__Requirement__. Count up the lines below that include the string "degrees" and report the number by itself.

Data to use Block Start

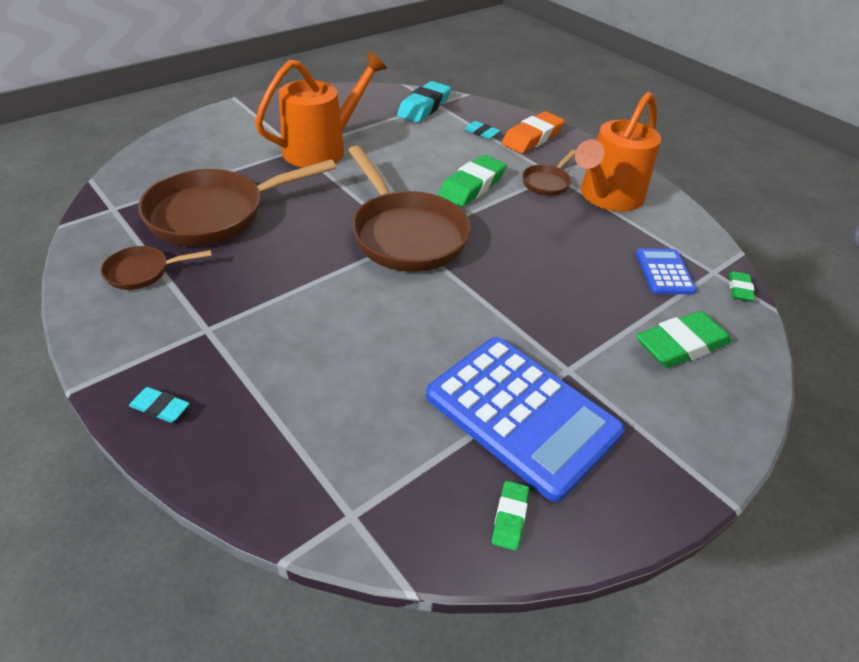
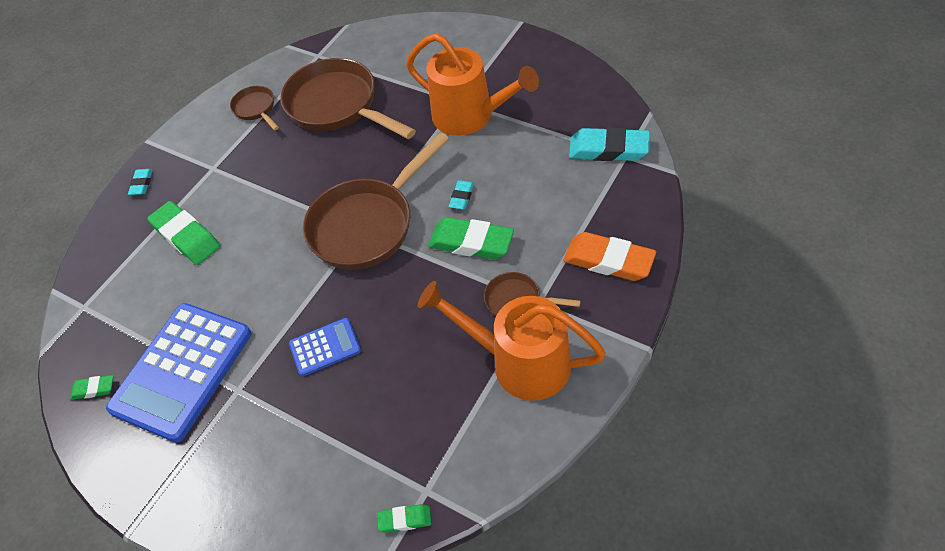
camera: 80 degrees right, 10 degrees up
turquoise eraser [464,121,500,139] -> turquoise eraser moved to [449,180,474,209]
blue calculator [636,248,697,295] -> blue calculator moved to [289,318,361,377]
green eraser [636,311,732,368] -> green eraser moved to [147,201,220,265]

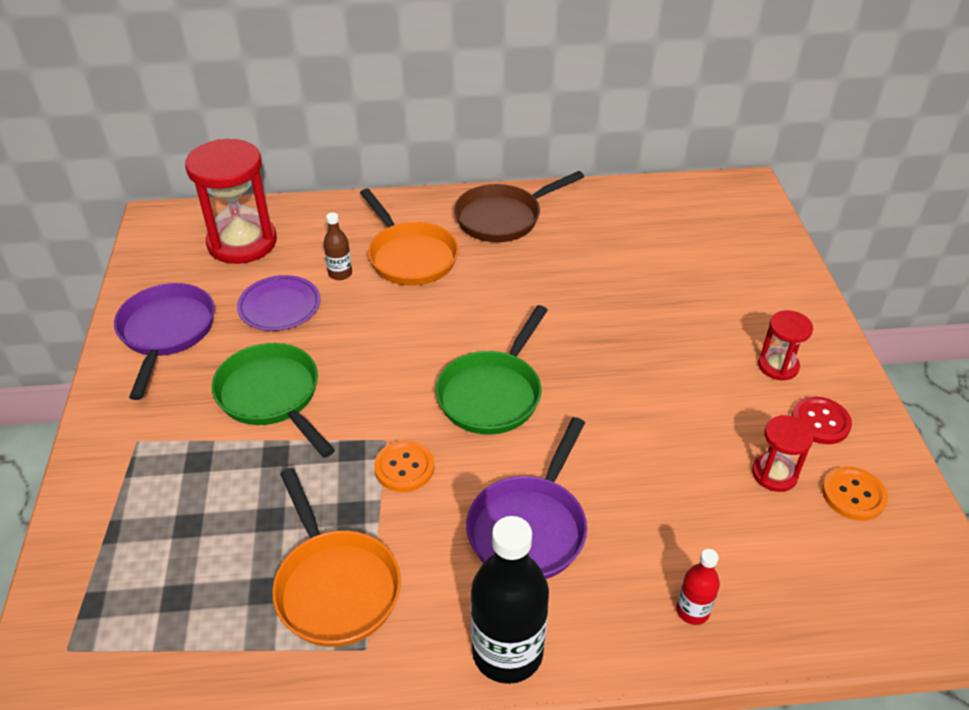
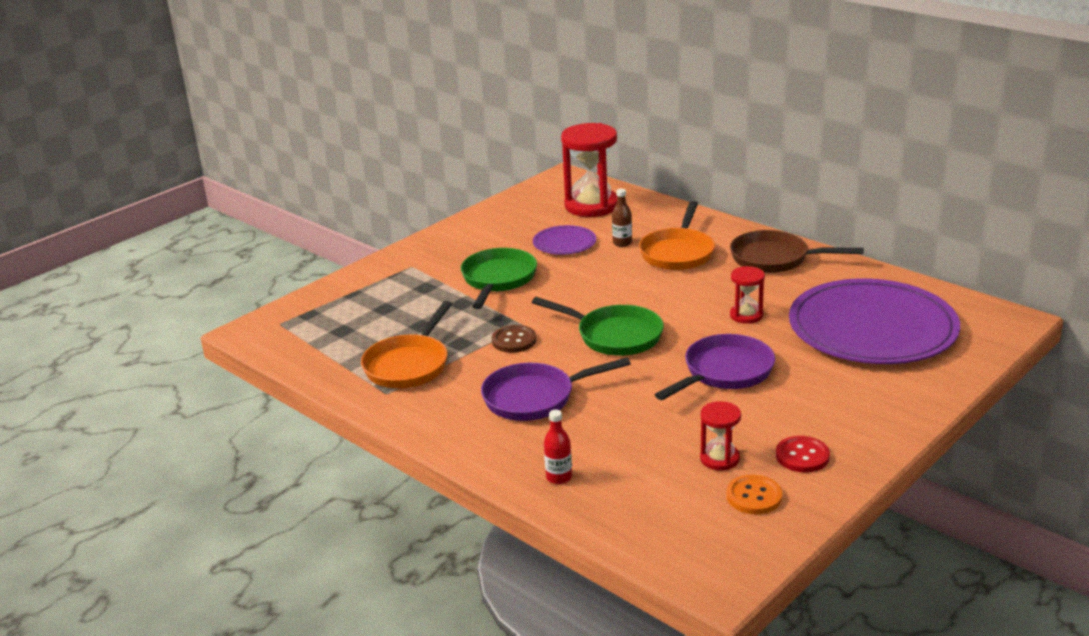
camera: 50 degrees right, 15 degrees down
purple pan [114,283,215,400] -> purple pan moved to [655,334,775,400]
orange button [374,440,434,492] -> brown button [492,325,537,353]
green pan [436,305,548,435] -> green pan turned 135 degrees counterclockwise [532,297,664,356]
black bottle [471,516,549,684] -> none
red hourglass [758,310,813,381] -> red hourglass moved to [730,266,765,324]
none -> purple plate [789,279,960,364]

Data to use Block End

__Finished exercise__. 3